*** Opening DATASET RECORDS ***

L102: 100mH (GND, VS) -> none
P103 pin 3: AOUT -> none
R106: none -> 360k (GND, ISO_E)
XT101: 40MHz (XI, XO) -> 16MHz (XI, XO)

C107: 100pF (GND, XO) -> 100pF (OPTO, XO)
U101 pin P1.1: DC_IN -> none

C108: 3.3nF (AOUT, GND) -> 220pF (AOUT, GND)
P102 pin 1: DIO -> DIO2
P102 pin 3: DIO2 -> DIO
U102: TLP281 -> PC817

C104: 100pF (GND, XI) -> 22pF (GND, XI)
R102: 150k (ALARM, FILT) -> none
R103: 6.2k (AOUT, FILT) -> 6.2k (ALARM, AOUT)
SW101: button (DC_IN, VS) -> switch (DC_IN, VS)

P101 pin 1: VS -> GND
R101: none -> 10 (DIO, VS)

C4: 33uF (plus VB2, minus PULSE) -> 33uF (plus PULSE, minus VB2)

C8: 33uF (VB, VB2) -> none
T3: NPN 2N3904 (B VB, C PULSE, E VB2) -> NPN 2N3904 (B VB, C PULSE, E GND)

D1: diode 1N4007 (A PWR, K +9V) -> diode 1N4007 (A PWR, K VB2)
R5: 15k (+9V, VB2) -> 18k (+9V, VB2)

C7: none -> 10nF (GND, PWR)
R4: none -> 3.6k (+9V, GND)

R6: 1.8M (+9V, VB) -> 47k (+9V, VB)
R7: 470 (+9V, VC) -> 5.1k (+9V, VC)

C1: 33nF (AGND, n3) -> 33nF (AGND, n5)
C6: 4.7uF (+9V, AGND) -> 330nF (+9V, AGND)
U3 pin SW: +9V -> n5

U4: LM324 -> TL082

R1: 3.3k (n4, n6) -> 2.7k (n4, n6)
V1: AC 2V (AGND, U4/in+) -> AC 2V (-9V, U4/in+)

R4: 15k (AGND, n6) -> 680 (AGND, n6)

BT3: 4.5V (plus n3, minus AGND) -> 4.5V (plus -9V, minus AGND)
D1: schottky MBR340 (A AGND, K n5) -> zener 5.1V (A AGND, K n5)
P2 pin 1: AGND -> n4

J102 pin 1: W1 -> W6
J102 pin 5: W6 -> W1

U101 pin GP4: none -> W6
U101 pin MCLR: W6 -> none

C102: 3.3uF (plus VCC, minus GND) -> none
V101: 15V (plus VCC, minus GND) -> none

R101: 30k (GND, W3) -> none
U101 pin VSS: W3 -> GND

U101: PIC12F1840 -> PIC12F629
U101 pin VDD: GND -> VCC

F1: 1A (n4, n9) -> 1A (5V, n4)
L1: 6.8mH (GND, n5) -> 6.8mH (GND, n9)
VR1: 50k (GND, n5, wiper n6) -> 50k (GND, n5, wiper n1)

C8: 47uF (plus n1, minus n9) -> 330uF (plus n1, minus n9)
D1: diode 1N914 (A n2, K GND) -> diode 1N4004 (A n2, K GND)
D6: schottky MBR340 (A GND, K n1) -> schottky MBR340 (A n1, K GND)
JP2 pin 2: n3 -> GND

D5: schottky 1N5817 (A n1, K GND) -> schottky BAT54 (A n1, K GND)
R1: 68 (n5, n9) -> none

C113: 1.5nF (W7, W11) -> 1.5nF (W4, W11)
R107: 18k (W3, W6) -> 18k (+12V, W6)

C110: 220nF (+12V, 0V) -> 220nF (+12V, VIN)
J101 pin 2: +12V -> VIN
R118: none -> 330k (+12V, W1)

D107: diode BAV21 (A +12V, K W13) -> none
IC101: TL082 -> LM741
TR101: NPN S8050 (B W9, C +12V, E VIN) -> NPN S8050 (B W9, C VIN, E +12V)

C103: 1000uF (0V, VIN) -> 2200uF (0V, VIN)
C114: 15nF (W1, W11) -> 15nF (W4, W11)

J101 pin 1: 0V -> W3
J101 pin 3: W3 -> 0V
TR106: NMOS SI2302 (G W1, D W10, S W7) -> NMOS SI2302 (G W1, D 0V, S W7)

*** Closing DATASET RECORDS ***

**TASK OBJECTIVE**
Every word of the data above should be given again, exactly as it stands.

**RESPONSE TO THIS EXERCISE**
L102: 100mH (GND, VS) -> none
P103 pin 3: AOUT -> none
R106: none -> 360k (GND, ISO_E)
XT101: 40MHz (XI, XO) -> 16MHz (XI, XO)

C107: 100pF (GND, XO) -> 100pF (OPTO, XO)
U101 pin P1.1: DC_IN -> none

C108: 3.3nF (AOUT, GND) -> 220pF (AOUT, GND)
P102 pin 1: DIO -> DIO2
P102 pin 3: DIO2 -> DIO
U102: TLP281 -> PC817

C104: 100pF (GND, XI) -> 22pF (GND, XI)
R102: 150k (ALARM, FILT) -> none
R103: 6.2k (AOUT, FILT) -> 6.2k (ALARM, AOUT)
SW101: button (DC_IN, VS) -> switch (DC_IN, VS)

P101 pin 1: VS -> GND
R101: none -> 10 (DIO, VS)

C4: 33uF (plus VB2, minus PULSE) -> 33uF (plus PULSE, minus VB2)

C8: 33uF (VB, VB2) -> none
T3: NPN 2N3904 (B VB, C PULSE, E VB2) -> NPN 2N3904 (B VB, C PULSE, E GND)

D1: diode 1N4007 (A PWR, K +9V) -> diode 1N4007 (A PWR, K VB2)
R5: 15k (+9V, VB2) -> 18k (+9V, VB2)

C7: none -> 10nF (GND, PWR)
R4: none -> 3.6k (+9V, GND)

R6: 1.8M (+9V, VB) -> 47k (+9V, VB)
R7: 470 (+9V, VC) -> 5.1k (+9V, VC)

C1: 33nF (AGND, n3) -> 33nF (AGND, n5)
C6: 4.7uF (+9V, AGND) -> 330nF (+9V, AGND)
U3 pin SW: +9V -> n5

U4: LM324 -> TL082

R1: 3.3k (n4, n6) -> 2.7k (n4, n6)
V1: AC 2V (AGND, U4/in+) -> AC 2V (-9V, U4/in+)

R4: 15k (AGND, n6) -> 680 (AGND, n6)

BT3: 4.5V (plus n3, minus AGND) -> 4.5V (plus -9V, minus AGND)
D1: schottky MBR340 (A AGND, K n5) -> zener 5.1V (A AGND, K n5)
P2 pin 1: AGND -> n4

J102 pin 1: W1 -> W6
J102 pin 5: W6 -> W1

U101 pin GP4: none -> W6
U101 pin MCLR: W6 -> none

C102: 3.3uF (plus VCC, minus GND) -> none
V101: 15V (plus VCC, minus GND) -> none

R101: 30k (GND, W3) -> none
U101 pin VSS: W3 -> GND

U101: PIC12F1840 -> PIC12F629
U101 pin VDD: GND -> VCC

F1: 1A (n4, n9) -> 1A (5V, n4)
L1: 6.8mH (GND, n5) -> 6.8mH (GND, n9)
VR1: 50k (GND, n5, wiper n6) -> 50k (GND, n5, wiper n1)

C8: 47uF (plus n1, minus n9) -> 330uF (plus n1, minus n9)
D1: diode 1N914 (A n2, K GND) -> diode 1N4004 (A n2, K GND)
D6: schottky MBR340 (A GND, K n1) -> schottky MBR340 (A n1, K GND)
JP2 pin 2: n3 -> GND

D5: schottky 1N5817 (A n1, K GND) -> schottky BAT54 (A n1, K GND)
R1: 68 (n5, n9) -> none

C113: 1.5nF (W7, W11) -> 1.5nF (W4, W11)
R107: 18k (W3, W6) -> 18k (+12V, W6)

C110: 220nF (+12V, 0V) -> 220nF (+12V, VIN)
J101 pin 2: +12V -> VIN
R118: none -> 330k (+12V, W1)

D107: diode BAV21 (A +12V, K W13) -> none
IC101: TL082 -> LM741
TR101: NPN S8050 (B W9, C +12V, E VIN) -> NPN S8050 (B W9, C VIN, E +12V)

C103: 1000uF (0V, VIN) -> 2200uF (0V, VIN)
C114: 15nF (W1, W11) -> 15nF (W4, W11)

J101 pin 1: 0V -> W3
J101 pin 3: W3 -> 0V
TR106: NMOS SI2302 (G W1, D W10, S W7) -> NMOS SI2302 (G W1, D 0V, S W7)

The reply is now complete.